### Entries provided
========

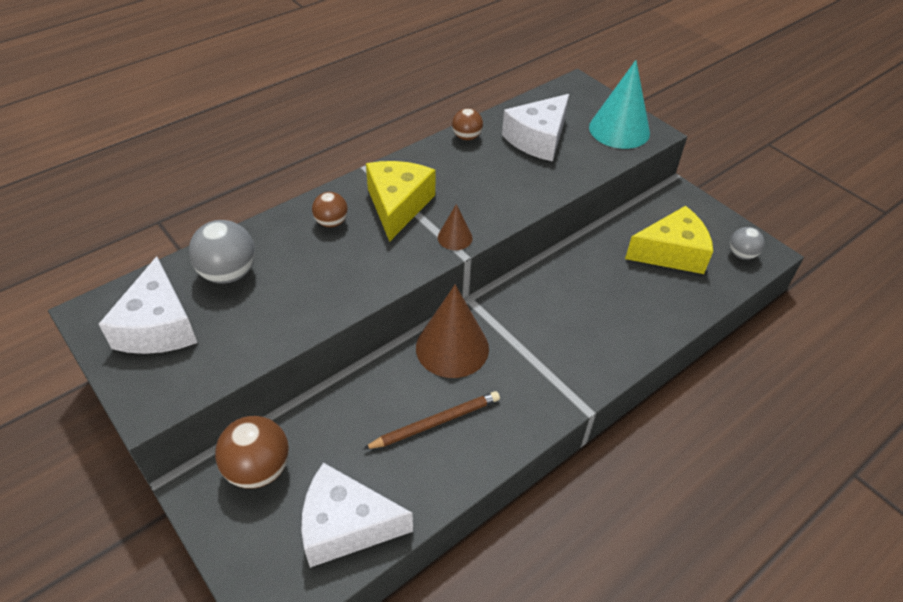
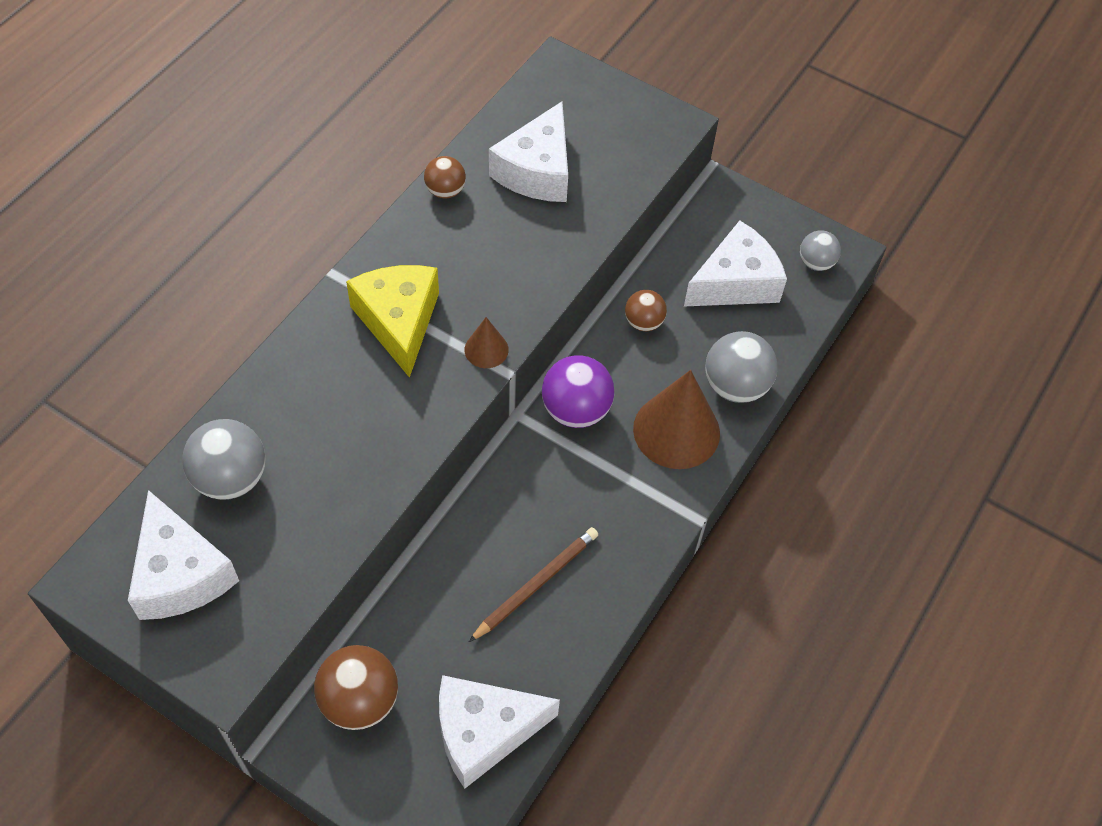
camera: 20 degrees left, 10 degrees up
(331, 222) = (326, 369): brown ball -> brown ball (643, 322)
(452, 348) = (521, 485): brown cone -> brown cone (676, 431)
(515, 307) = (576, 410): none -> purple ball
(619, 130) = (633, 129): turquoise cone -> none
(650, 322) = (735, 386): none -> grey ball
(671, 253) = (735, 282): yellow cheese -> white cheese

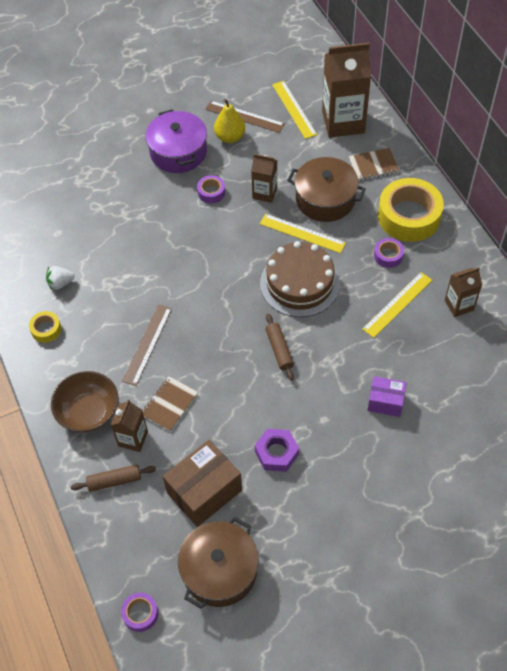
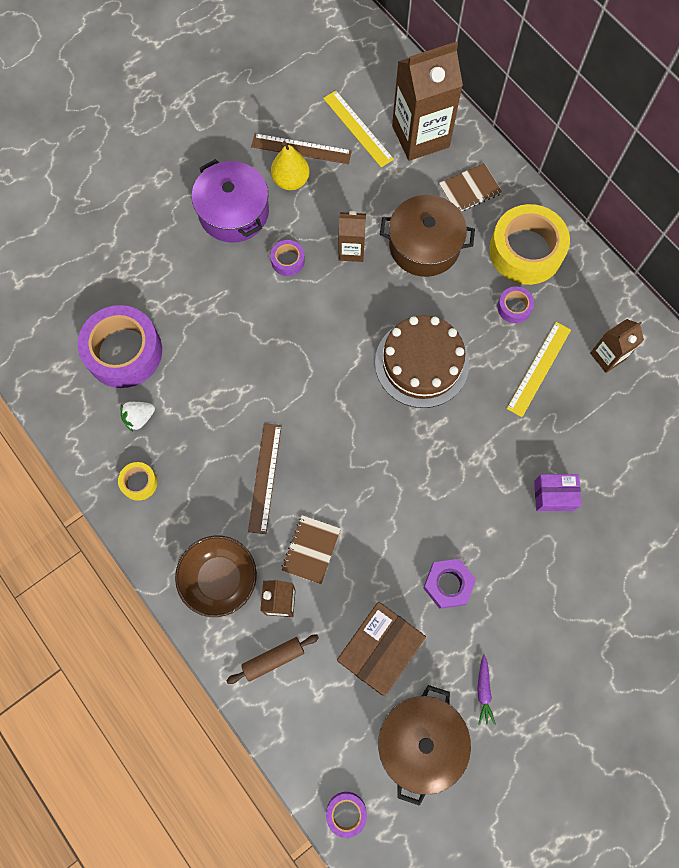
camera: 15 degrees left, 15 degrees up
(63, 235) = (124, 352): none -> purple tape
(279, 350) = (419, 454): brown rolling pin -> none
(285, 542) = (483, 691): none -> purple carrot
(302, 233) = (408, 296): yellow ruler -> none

========

### Work order
Look above for the line with "(650, 322) = (735, 386): none -> grey ball" and copy exactly from it through the line with "(279, 350) = (419, 454): brown", both included. Omit the pictures.

### Answer to this exercise
(650, 322) = (735, 386): none -> grey ball
(671, 253) = (735, 282): yellow cheese -> white cheese

camera: 15 degrees left, 15 degrees up
(63, 235) = (124, 352): none -> purple tape
(279, 350) = (419, 454): brown rolling pin -> none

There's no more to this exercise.